[Task to carry out]: Repeat the records below word for word and omit each image.

[Scene images with change listings]
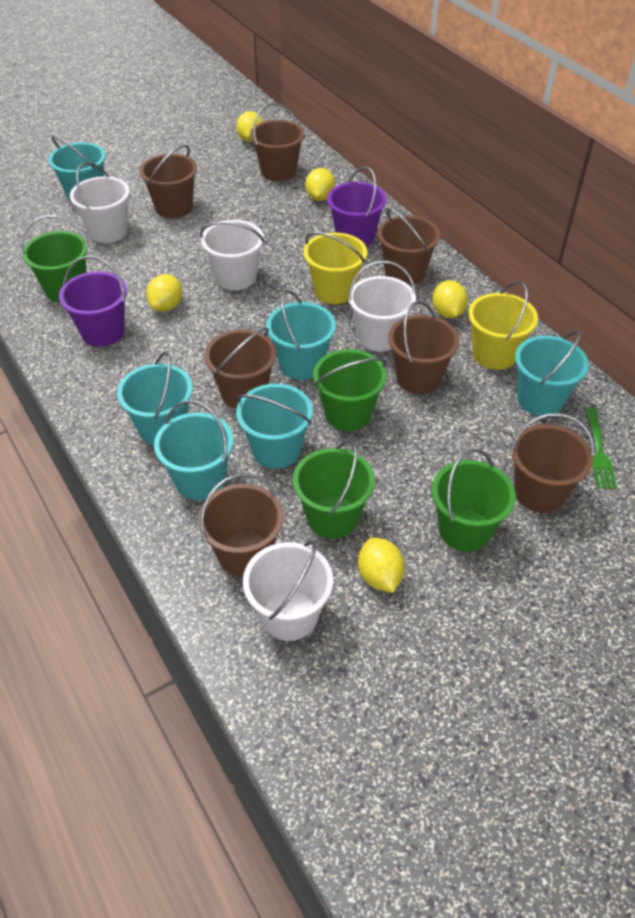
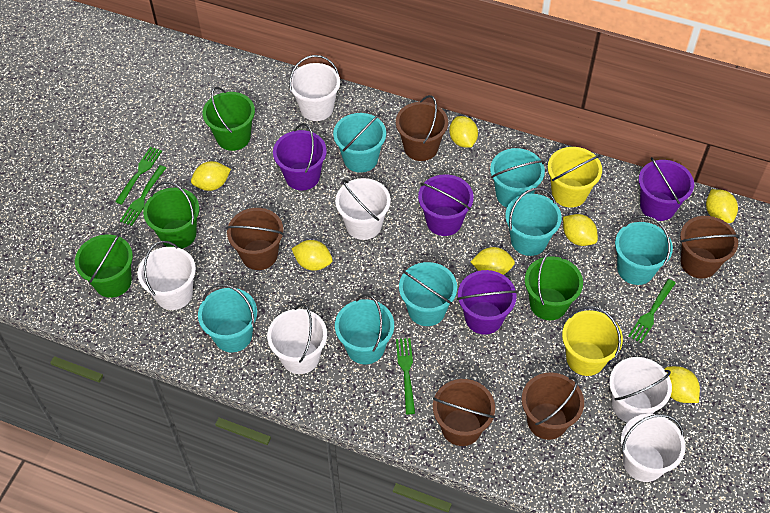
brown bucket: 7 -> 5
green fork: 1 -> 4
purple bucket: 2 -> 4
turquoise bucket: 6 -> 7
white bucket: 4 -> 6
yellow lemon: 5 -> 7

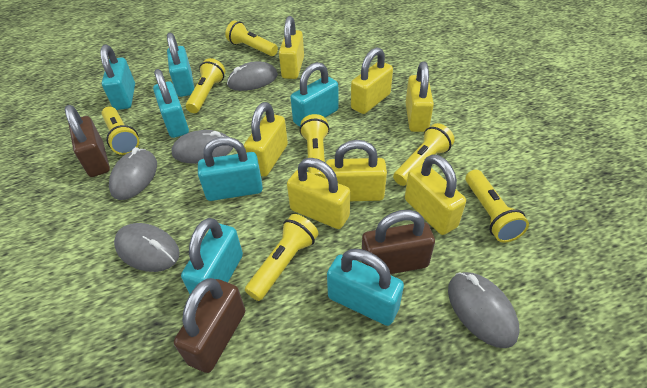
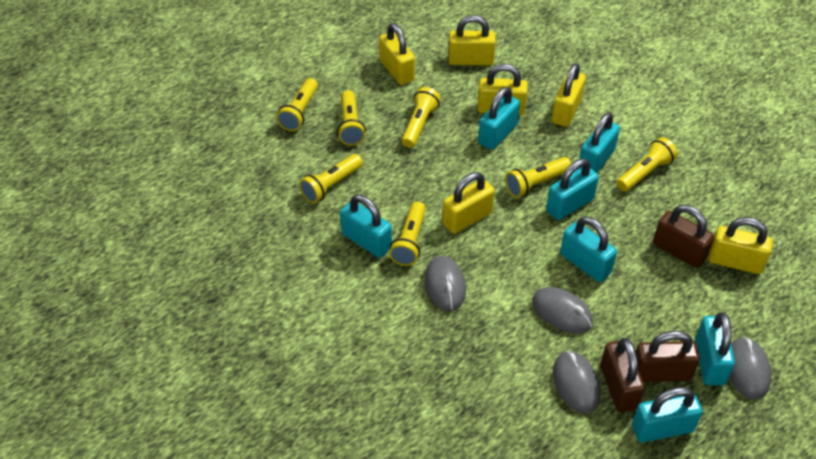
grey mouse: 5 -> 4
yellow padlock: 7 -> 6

[Answer space]:
brown bucket: 7 -> 5
green fork: 1 -> 4
purple bucket: 2 -> 4
turquoise bucket: 6 -> 7
white bucket: 4 -> 6
yellow lemon: 5 -> 7

grey mouse: 5 -> 4
yellow padlock: 7 -> 6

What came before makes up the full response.